There is one span to output from the data below: the lines starting at the line with "camera: 10 degrees right, 0 degrees up" and ending at the line with "(717, 389) = (757, 278): black". Output it exactly, ends included, nothing more.
Material for this task below:
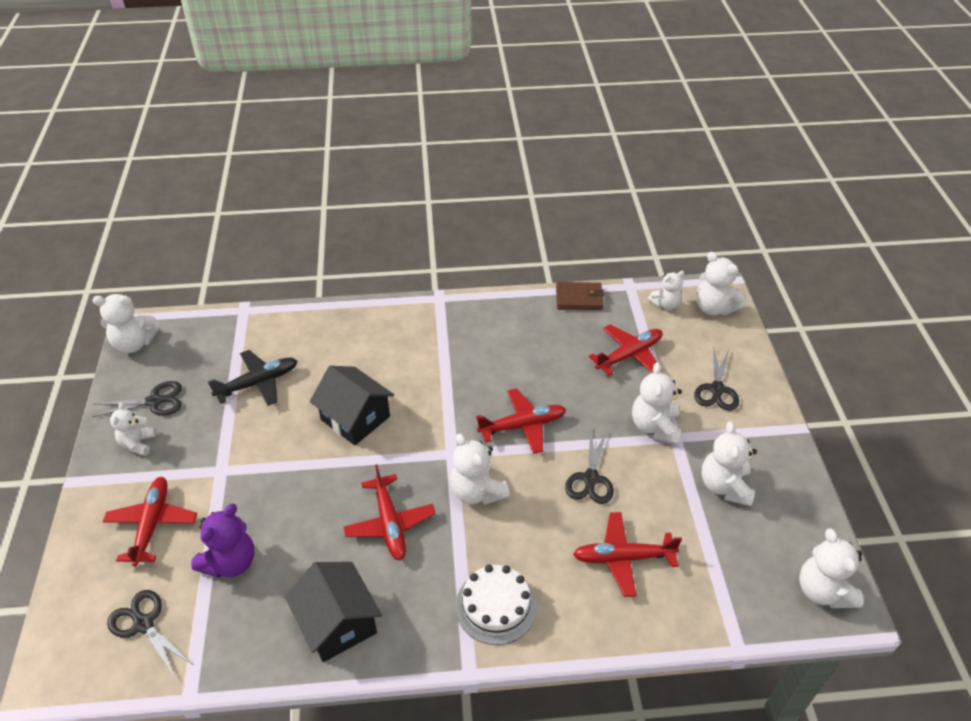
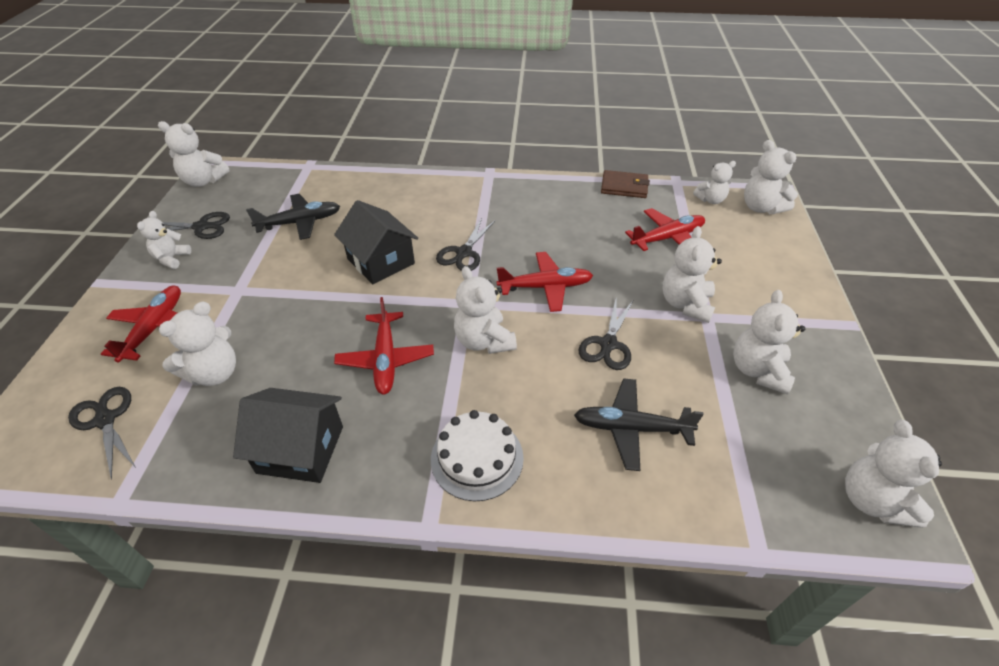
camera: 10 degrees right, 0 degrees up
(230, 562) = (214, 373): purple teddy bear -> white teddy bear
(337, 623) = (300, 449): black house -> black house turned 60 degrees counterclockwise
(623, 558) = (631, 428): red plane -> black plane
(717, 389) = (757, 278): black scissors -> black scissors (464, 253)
End of Material for this task.
Material for this task below:
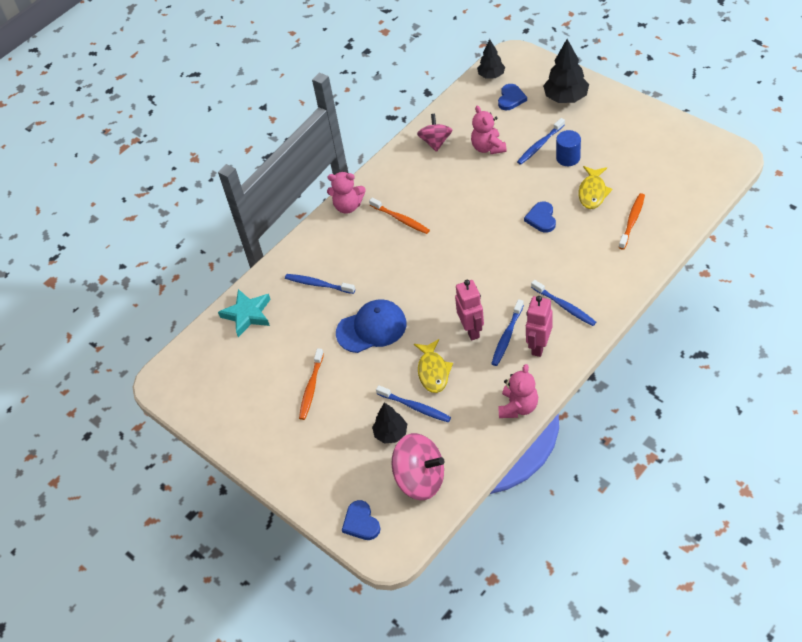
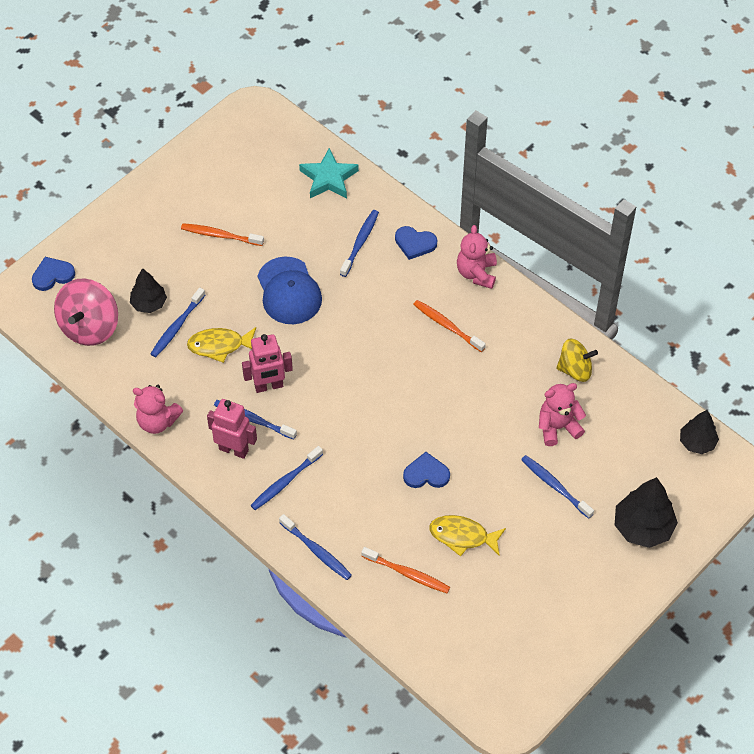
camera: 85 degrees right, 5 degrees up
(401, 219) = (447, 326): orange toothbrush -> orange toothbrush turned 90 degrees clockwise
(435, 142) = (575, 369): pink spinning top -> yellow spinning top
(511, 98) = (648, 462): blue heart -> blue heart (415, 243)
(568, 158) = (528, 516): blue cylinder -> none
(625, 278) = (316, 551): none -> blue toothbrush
End of Material for this task.
* Solution to the problem
camera: 10 degrees right, 0 degrees up
(230, 562) = (214, 373): purple teddy bear -> white teddy bear
(337, 623) = (300, 449): black house -> black house turned 60 degrees counterclockwise
(623, 558) = (631, 428): red plane -> black plane
(717, 389) = (757, 278): black scissors -> black scissors (464, 253)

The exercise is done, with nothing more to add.